WHAT YOU NEED TO DO> List every line of the listing below that contains the string "kern", treating uppercase and lowercase letters as distinct.
--- Start RECORDED INFORMATION ---
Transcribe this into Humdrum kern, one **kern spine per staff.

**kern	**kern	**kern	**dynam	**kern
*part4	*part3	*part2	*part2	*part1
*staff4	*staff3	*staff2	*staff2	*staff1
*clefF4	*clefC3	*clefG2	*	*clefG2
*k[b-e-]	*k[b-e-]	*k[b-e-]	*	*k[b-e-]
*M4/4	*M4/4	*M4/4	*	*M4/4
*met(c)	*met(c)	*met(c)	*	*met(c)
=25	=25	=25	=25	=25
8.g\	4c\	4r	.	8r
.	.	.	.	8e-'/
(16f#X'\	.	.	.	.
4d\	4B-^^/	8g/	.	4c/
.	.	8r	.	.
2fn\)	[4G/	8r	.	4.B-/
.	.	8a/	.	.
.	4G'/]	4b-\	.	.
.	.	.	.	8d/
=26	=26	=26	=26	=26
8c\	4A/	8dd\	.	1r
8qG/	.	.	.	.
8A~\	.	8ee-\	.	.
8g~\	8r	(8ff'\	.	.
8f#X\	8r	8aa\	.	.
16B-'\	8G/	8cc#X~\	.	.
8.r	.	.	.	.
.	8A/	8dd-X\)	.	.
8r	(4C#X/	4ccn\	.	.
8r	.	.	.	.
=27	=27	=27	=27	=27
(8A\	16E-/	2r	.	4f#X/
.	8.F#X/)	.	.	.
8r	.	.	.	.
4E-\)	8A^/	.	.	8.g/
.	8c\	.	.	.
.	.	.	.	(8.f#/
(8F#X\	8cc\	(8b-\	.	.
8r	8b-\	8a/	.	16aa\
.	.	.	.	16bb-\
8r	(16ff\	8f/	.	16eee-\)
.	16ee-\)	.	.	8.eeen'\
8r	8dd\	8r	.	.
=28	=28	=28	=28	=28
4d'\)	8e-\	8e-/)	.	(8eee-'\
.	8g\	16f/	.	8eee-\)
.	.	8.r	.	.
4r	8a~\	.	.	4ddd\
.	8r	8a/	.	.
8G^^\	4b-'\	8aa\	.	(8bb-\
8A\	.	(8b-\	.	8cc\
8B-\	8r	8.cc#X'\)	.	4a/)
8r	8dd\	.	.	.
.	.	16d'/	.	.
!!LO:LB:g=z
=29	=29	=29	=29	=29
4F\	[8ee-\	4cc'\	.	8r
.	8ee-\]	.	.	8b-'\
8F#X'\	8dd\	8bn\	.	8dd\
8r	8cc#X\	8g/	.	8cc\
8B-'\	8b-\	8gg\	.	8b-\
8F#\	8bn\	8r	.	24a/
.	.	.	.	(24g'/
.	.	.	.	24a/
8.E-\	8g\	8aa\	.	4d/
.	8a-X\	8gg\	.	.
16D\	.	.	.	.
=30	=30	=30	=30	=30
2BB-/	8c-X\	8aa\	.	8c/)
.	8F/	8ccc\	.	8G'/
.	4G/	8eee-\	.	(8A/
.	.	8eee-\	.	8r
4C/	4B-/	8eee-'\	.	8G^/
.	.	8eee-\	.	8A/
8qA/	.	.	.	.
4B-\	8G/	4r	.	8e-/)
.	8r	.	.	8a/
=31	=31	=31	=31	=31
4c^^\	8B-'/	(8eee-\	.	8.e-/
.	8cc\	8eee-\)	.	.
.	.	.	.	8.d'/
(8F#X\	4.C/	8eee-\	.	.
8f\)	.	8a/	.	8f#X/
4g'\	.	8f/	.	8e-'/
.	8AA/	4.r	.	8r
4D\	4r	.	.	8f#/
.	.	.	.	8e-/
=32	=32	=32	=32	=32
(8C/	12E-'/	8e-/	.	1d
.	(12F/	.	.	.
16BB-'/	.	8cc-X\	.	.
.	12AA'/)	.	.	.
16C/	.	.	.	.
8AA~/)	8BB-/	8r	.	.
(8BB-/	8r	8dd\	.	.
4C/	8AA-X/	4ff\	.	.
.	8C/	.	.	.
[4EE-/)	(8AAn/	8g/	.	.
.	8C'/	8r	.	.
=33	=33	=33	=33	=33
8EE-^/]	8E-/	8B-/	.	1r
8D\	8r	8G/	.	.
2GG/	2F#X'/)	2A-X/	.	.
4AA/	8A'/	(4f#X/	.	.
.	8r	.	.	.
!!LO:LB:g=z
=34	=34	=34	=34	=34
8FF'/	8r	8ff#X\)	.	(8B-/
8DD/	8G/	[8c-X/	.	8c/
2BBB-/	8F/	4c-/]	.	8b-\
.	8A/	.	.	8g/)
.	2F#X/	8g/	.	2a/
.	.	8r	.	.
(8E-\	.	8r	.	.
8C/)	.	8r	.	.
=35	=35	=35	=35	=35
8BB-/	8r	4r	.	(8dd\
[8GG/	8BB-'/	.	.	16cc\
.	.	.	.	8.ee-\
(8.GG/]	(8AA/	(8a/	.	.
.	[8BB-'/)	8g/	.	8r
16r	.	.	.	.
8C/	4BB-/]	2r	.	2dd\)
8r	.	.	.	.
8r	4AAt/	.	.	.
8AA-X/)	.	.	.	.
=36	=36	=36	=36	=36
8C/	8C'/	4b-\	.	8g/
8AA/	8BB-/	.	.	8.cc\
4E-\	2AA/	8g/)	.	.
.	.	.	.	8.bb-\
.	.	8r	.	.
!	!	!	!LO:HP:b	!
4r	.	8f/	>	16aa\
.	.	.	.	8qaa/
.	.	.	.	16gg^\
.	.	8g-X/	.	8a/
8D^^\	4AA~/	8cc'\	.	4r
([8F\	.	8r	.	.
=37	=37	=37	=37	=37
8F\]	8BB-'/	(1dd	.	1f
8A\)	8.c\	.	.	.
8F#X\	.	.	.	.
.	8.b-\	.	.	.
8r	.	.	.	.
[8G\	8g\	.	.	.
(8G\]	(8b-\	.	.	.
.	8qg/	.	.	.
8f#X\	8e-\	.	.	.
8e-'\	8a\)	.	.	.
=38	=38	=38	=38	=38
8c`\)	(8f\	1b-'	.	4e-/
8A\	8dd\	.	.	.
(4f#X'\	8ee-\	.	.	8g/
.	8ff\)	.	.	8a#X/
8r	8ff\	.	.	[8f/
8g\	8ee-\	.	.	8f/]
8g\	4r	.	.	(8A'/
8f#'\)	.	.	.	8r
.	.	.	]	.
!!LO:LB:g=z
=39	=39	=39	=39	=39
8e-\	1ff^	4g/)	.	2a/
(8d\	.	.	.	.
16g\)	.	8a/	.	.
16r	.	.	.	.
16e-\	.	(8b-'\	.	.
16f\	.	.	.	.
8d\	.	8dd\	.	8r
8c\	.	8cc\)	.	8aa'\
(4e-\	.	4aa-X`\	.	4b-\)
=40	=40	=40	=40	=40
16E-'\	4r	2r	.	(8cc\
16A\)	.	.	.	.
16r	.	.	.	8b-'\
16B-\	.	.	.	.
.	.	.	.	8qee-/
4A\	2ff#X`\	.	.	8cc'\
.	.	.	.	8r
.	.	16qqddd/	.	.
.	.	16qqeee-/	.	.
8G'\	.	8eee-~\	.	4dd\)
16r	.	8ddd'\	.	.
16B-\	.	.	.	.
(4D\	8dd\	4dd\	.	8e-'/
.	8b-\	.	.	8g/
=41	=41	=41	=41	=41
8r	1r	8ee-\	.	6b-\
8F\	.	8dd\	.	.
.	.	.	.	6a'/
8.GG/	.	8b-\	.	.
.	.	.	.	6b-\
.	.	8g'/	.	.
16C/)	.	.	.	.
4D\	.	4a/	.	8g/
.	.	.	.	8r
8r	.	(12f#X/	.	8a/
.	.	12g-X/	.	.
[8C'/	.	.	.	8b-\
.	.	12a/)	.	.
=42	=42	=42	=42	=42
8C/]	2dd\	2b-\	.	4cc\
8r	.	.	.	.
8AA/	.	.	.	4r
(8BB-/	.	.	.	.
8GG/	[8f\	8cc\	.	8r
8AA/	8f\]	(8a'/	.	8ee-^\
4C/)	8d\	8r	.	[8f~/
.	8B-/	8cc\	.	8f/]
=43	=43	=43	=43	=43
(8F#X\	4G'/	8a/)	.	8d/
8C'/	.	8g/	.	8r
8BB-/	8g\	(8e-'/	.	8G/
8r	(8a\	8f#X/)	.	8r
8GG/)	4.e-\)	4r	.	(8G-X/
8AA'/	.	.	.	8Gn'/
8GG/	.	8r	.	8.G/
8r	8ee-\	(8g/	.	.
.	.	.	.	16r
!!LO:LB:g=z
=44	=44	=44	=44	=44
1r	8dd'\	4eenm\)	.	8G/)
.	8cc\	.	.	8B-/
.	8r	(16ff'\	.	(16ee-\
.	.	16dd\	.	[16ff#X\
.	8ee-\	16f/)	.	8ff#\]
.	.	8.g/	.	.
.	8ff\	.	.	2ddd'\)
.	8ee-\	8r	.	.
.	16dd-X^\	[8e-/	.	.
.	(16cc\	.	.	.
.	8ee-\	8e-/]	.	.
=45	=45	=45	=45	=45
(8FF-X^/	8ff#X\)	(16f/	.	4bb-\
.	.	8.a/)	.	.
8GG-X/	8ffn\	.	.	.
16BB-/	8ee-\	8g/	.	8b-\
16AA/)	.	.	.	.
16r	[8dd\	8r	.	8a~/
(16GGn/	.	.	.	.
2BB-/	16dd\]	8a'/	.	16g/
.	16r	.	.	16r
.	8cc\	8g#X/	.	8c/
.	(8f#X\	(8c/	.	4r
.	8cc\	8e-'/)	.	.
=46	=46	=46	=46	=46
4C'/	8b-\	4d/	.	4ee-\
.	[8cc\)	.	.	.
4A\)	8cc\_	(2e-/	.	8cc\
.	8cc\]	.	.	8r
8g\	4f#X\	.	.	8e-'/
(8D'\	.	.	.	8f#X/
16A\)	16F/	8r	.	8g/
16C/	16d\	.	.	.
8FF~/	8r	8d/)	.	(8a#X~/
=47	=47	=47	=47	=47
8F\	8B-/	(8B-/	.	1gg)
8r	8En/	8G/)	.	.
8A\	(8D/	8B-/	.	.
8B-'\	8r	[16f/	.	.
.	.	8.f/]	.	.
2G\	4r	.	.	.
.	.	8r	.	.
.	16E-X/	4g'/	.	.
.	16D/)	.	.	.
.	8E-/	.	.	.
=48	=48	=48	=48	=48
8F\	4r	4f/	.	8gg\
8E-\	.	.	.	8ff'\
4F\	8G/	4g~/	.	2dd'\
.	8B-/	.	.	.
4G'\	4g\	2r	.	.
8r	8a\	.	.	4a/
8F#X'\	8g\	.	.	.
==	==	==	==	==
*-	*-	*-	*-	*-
--- End RECORDED INFORMATION ---
FINISHED EXERCISE>
Transcribe this into Humdrum kern, one **kern spine per staff.
**kern	**kern	**kern	**dynam	**kern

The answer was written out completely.